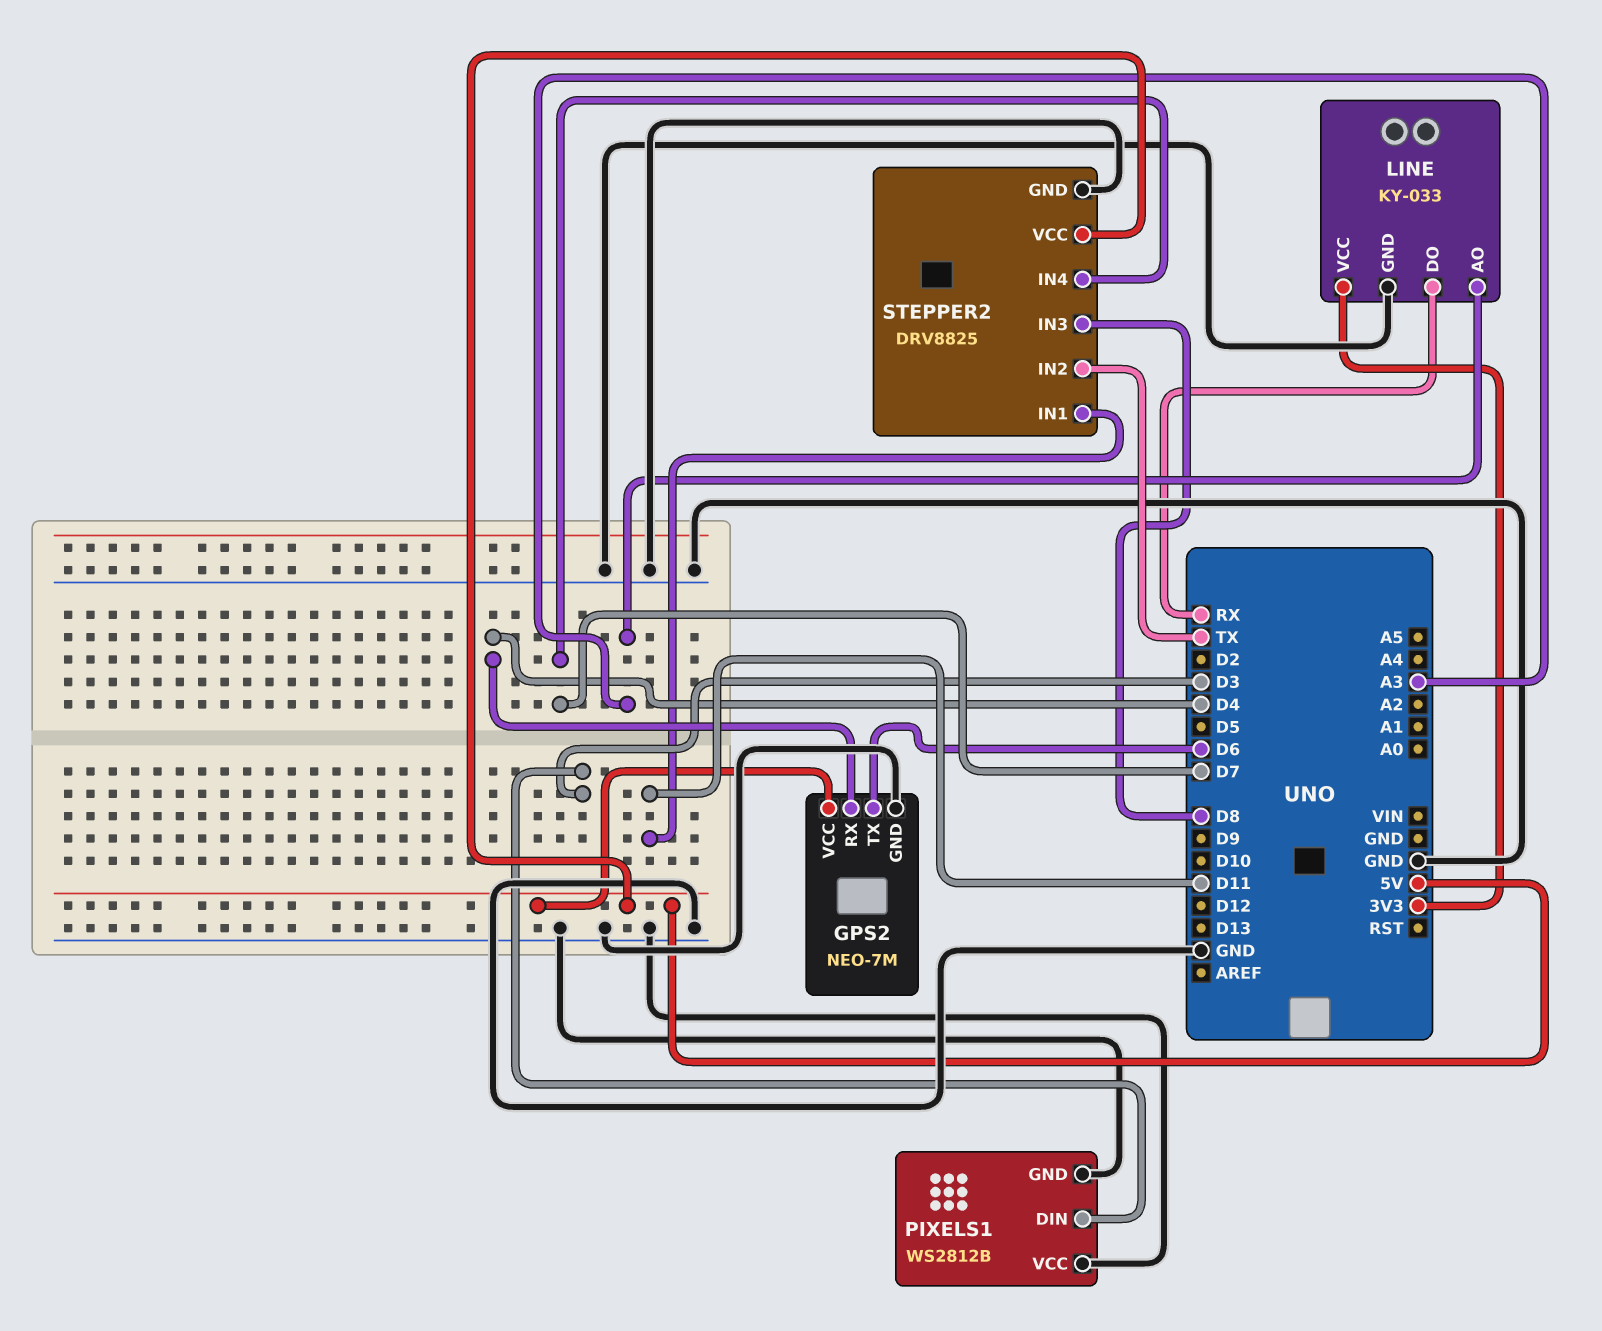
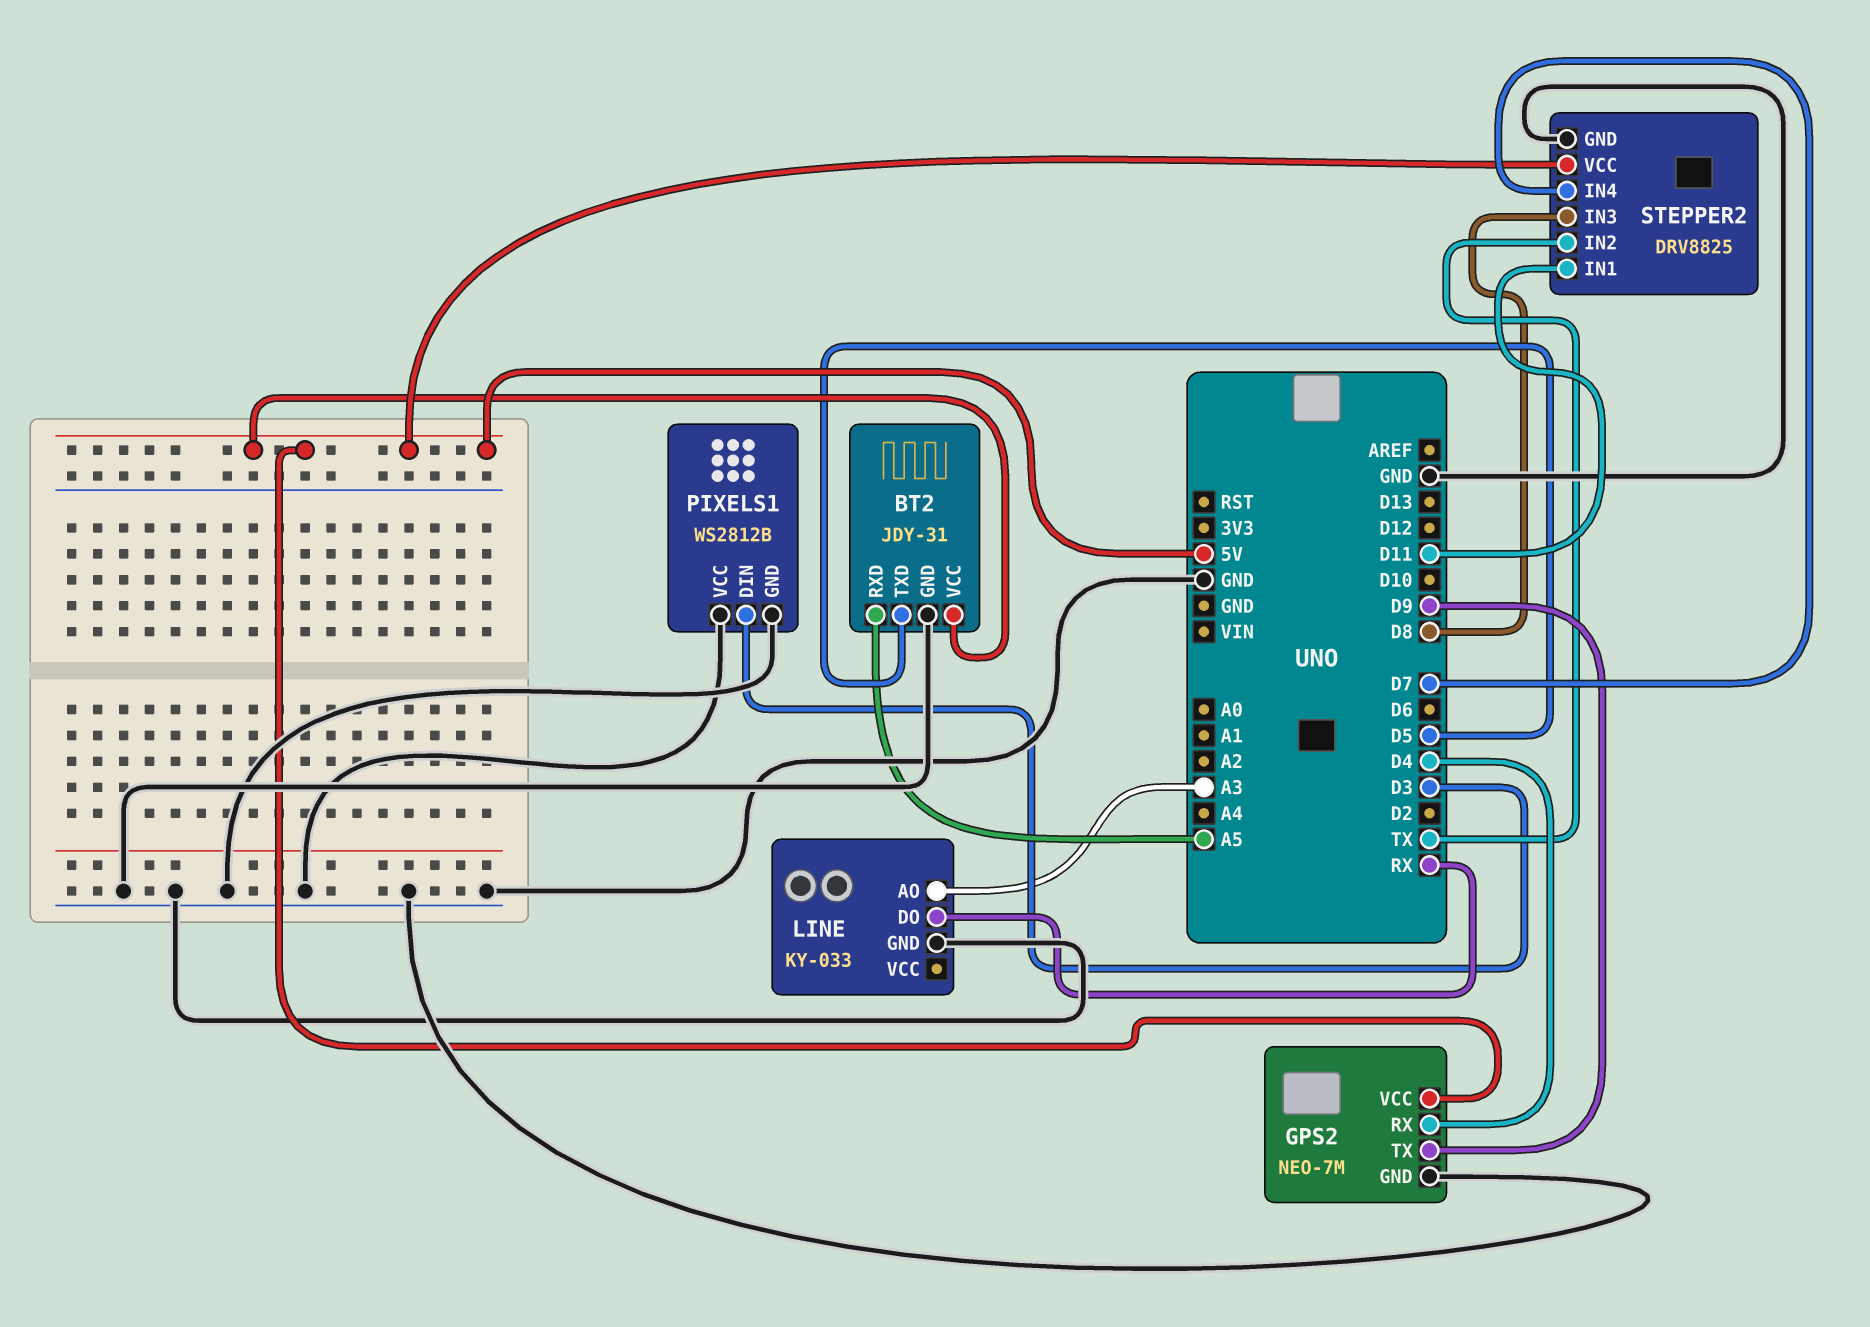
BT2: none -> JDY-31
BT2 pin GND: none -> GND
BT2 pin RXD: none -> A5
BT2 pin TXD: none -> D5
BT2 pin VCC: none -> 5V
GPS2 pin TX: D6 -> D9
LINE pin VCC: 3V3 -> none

______________________________

■ **Try it**: Show every line of the records above that contains the word "none".

■ **Answer to this task**:
BT2: none -> JDY-31
BT2 pin GND: none -> GND
BT2 pin RXD: none -> A5
BT2 pin TXD: none -> D5
BT2 pin VCC: none -> 5V
LINE pin VCC: 3V3 -> none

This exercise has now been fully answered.